#### [Assignment]
From the line with "(380, 192) = (695, 179): red" through the final line, please write out the listing exactly, including both of those lines.

#### [Input material]

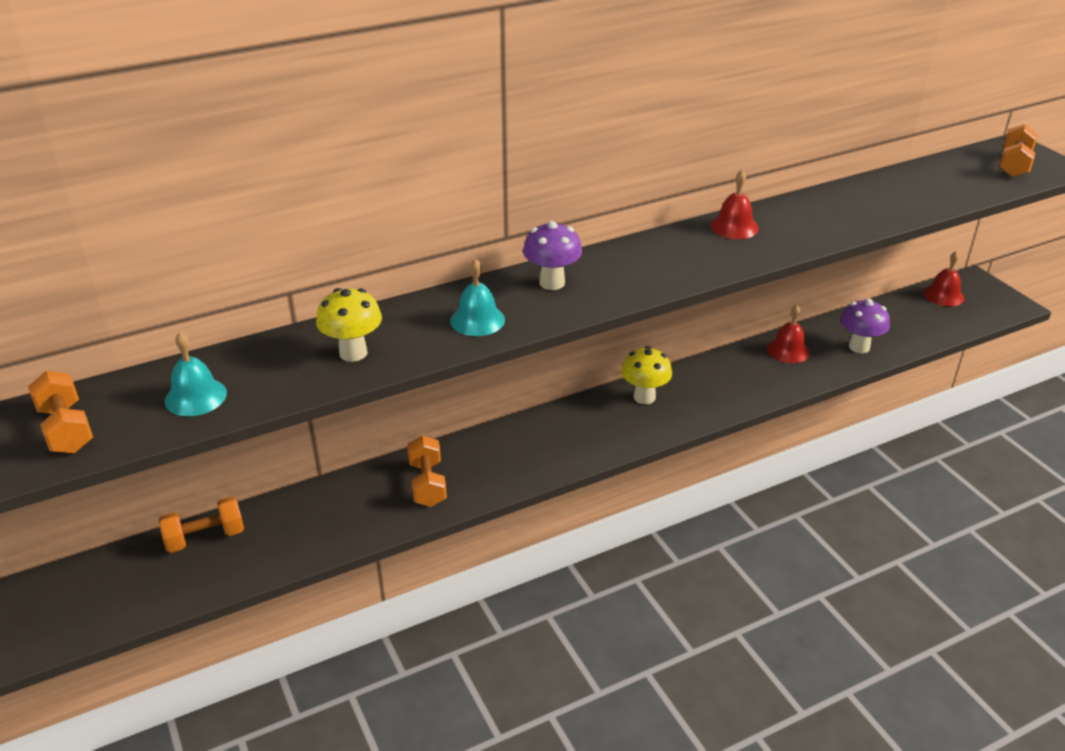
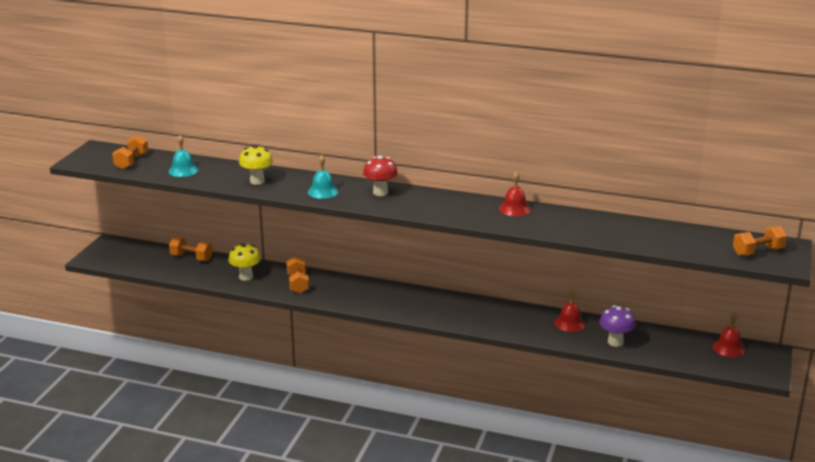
camera: 45 degrees right, 10 degrees down
(427, 484) = (298, 284): orange dumbbell -> orange dumbbell turned 45 degrees counterclockwise
(552, 283) = (380, 192): purple mushroom -> red mushroom
(644, 397) = (452, 303): yellow mushroom -> yellow mushroom (246, 277)

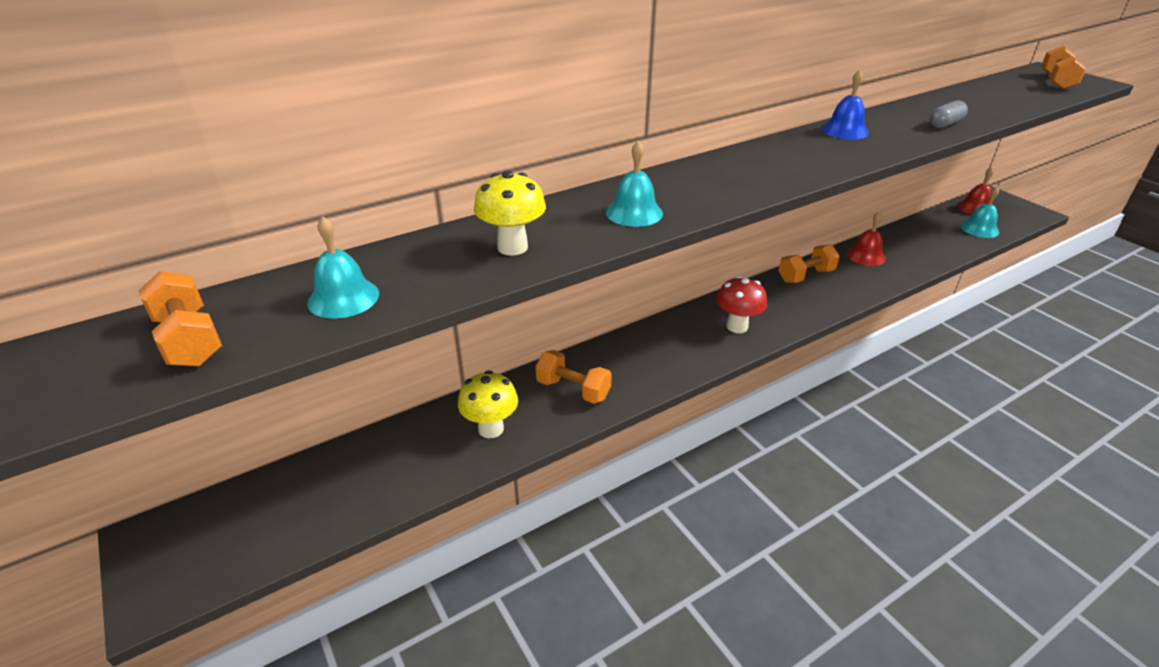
camera: 50 degrees left, 10 degrees up
(191, 258) = (354, 457): orange dumbbell -> orange dumbbell (805, 276)
(380, 192) = (695, 179): red mushroom -> red mushroom (737, 326)
(514, 209) = (844, 130): red bell -> blue bell
(579, 232) = (945, 124): none -> grey capsule
(615, 342) = (925, 250): purple mushroom -> none
(691, 356) = (979, 229): none -> turquoise bell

#### [Answer to the exercise]
(380, 192) = (695, 179): red mushroom -> red mushroom (737, 326)
(514, 209) = (844, 130): red bell -> blue bell
(579, 232) = (945, 124): none -> grey capsule
(615, 342) = (925, 250): purple mushroom -> none
(691, 356) = (979, 229): none -> turquoise bell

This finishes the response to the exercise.